--- Extracted information Enclosed Below ---

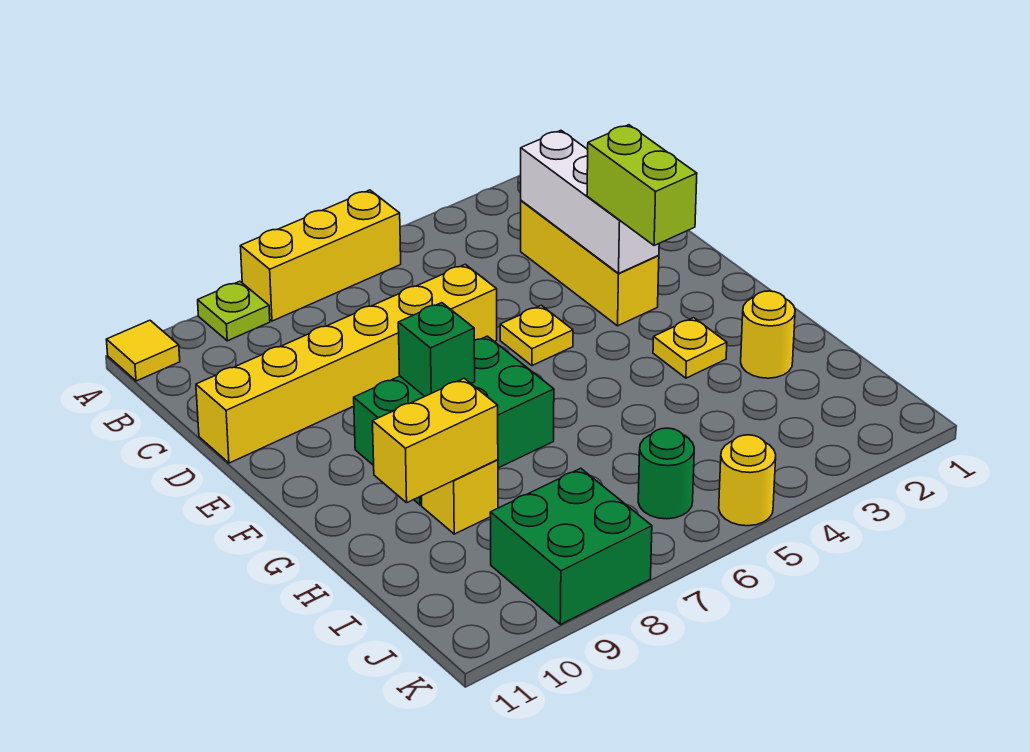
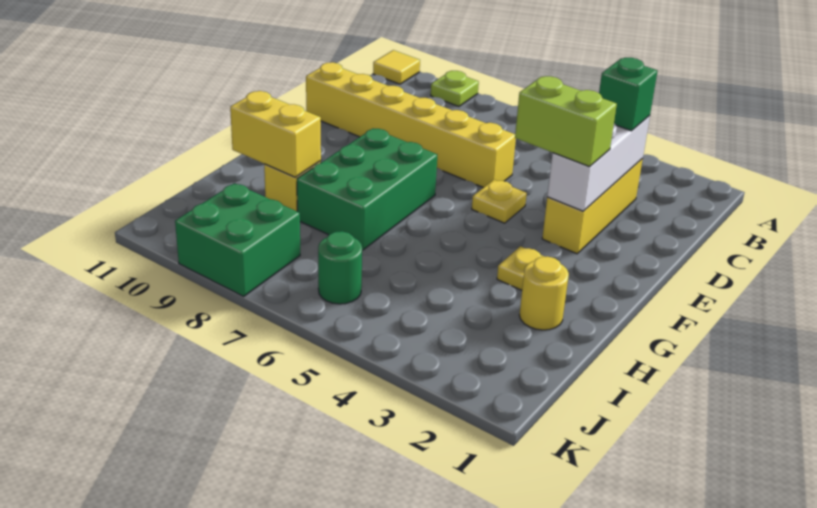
yellow brick A6:A8 level 1 -> none
lime brick E3:F3 level 3 -> lime brick E3:E4 level 3
green brick F7:G9 level 1 -> green brick F7:H8 level 1
green brick F8 level 2 -> green brick C3 level 3
yellow round brick K5 level 1 -> none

--- End of Enclosed Extracted information ---

*What you need to do:* Look through the entries above and report the number of lines that contain "green". Write only the number.

*Solved problem:* 2